■ **What you have to do**: Further down are entries; set down exactly and only the lines from the one with "camera: 25 degrees right, 5 degrees down" up to and including the one with "(834, 413) = (641, 207): blue", dropping each picture.

■ **Records for this task**:
:::::

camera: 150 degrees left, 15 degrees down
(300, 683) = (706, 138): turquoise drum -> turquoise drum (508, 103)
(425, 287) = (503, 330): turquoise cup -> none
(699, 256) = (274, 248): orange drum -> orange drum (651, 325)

:::::

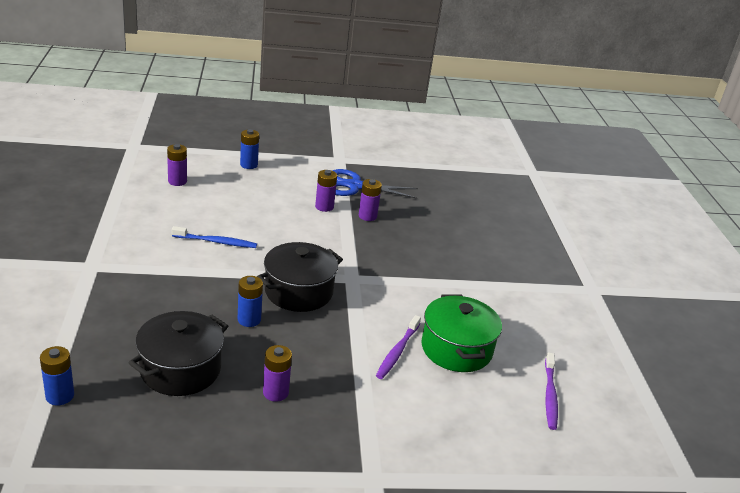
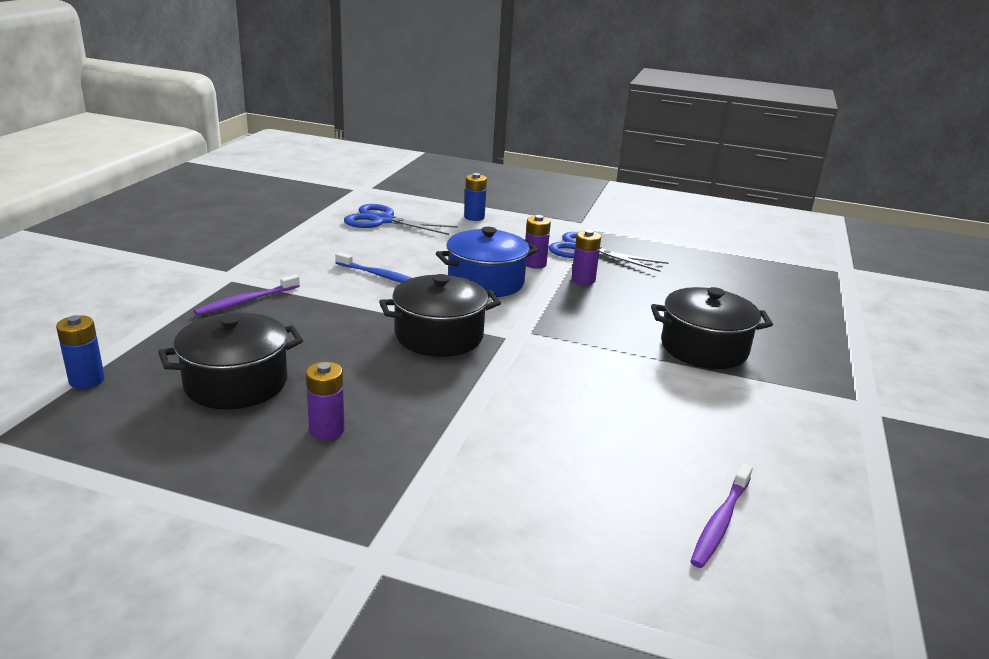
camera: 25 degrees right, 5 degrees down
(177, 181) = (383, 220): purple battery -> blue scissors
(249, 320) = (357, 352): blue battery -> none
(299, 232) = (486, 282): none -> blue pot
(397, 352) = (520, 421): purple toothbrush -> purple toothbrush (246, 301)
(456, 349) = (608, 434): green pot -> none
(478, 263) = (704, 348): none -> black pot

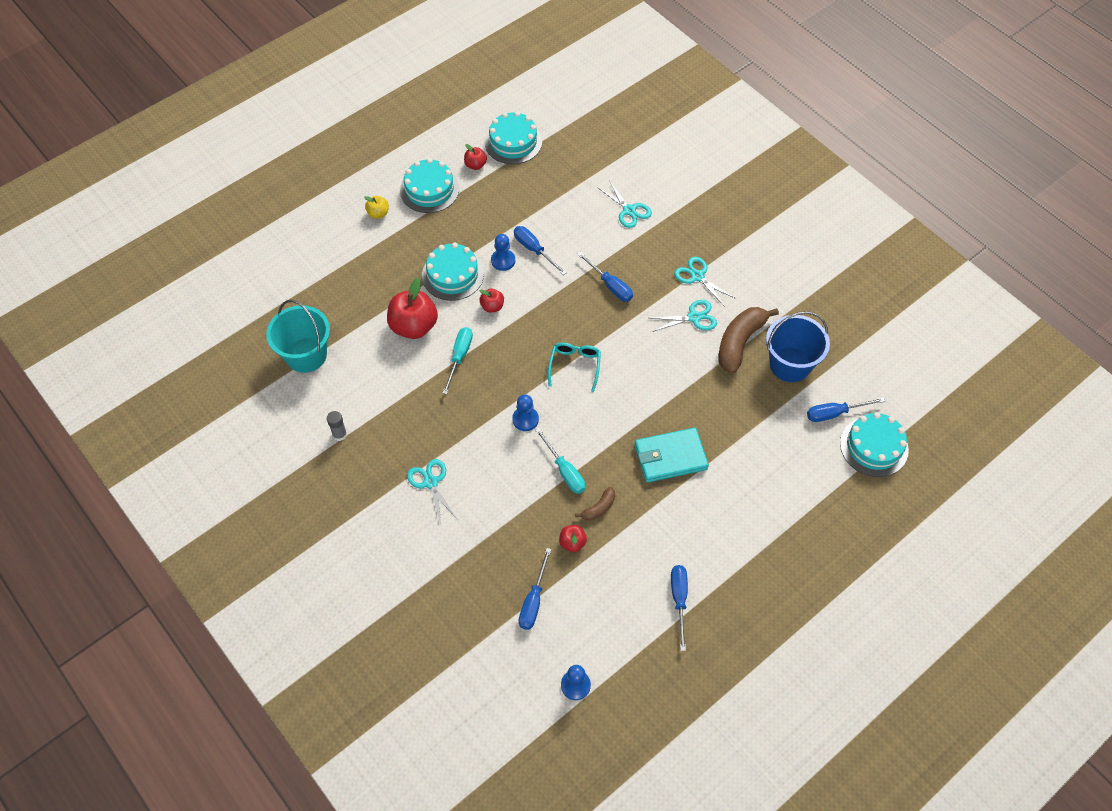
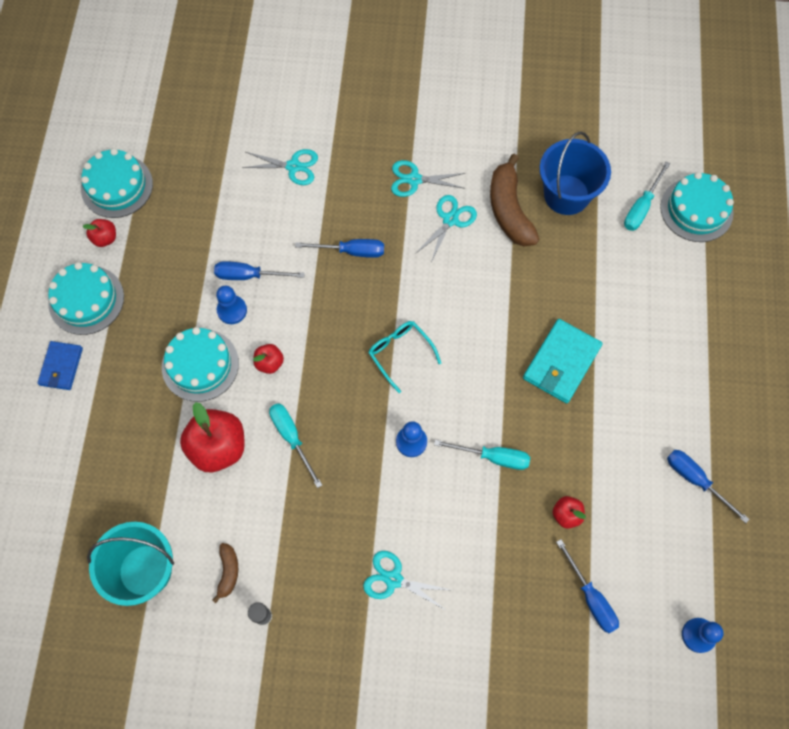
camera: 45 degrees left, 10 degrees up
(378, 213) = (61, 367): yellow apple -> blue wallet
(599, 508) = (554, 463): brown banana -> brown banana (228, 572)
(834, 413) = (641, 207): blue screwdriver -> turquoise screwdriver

:::::

■ **Response to the task**:
camera: 25 degrees right, 5 degrees down
(177, 181) = (383, 220): purple battery -> blue scissors
(249, 320) = (357, 352): blue battery -> none
(299, 232) = (486, 282): none -> blue pot
(397, 352) = (520, 421): purple toothbrush -> purple toothbrush (246, 301)
(456, 349) = (608, 434): green pot -> none
(478, 263) = (704, 348): none -> black pot

camera: 45 degrees left, 10 degrees up
(378, 213) = (61, 367): yellow apple -> blue wallet
(599, 508) = (554, 463): brown banana -> brown banana (228, 572)
(834, 413) = (641, 207): blue screwdriver -> turquoise screwdriver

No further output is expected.